[Task brief]: Using the listing below, please gather every line containing the word "button".

*** Opening Extracted material ***

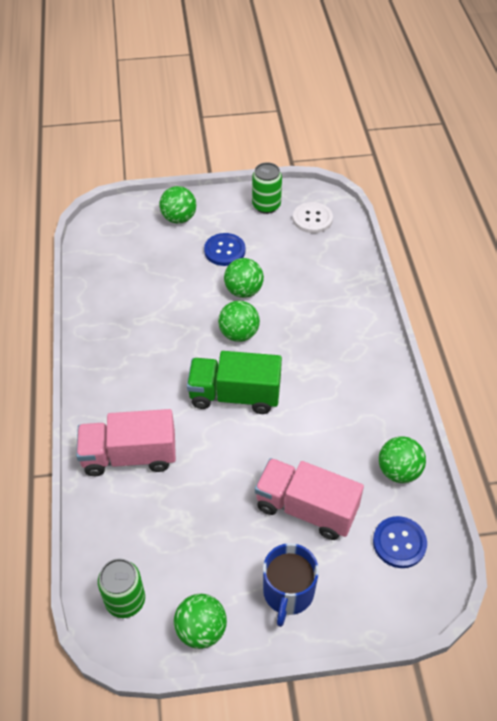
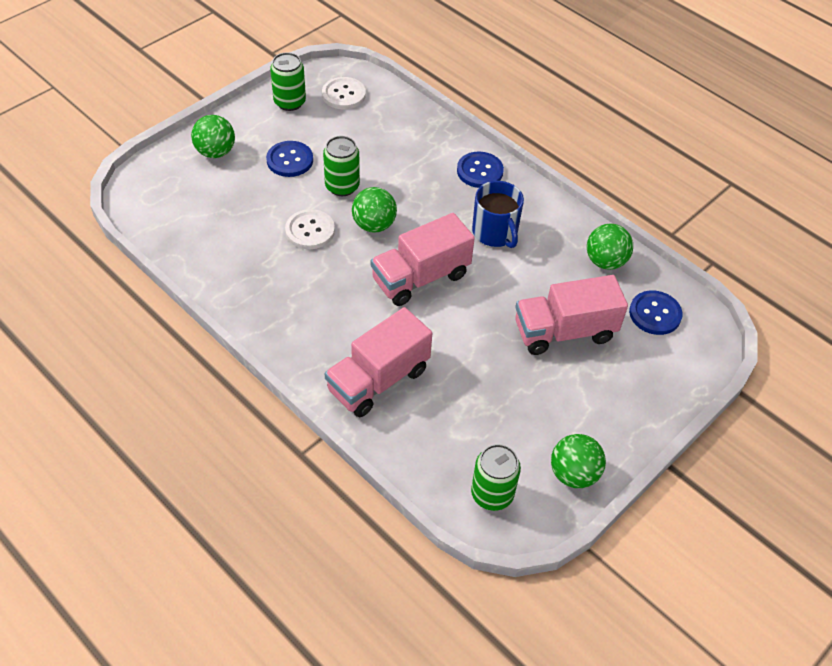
camera: 40 degrees left, 0 degrees up
(188, 312) = (310, 231): none -> white button
(235, 395) = (420, 277): green truck -> pink truck
(243, 291) = (342, 186): green ball -> green can
(288, 592) = (611, 402): blue mug -> blue mug (495, 232)
(363, 335) = (479, 171): none -> blue button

*** Closing Extracted material ***

[Exercise answer]:
(188, 312) = (310, 231): none -> white button
(363, 335) = (479, 171): none -> blue button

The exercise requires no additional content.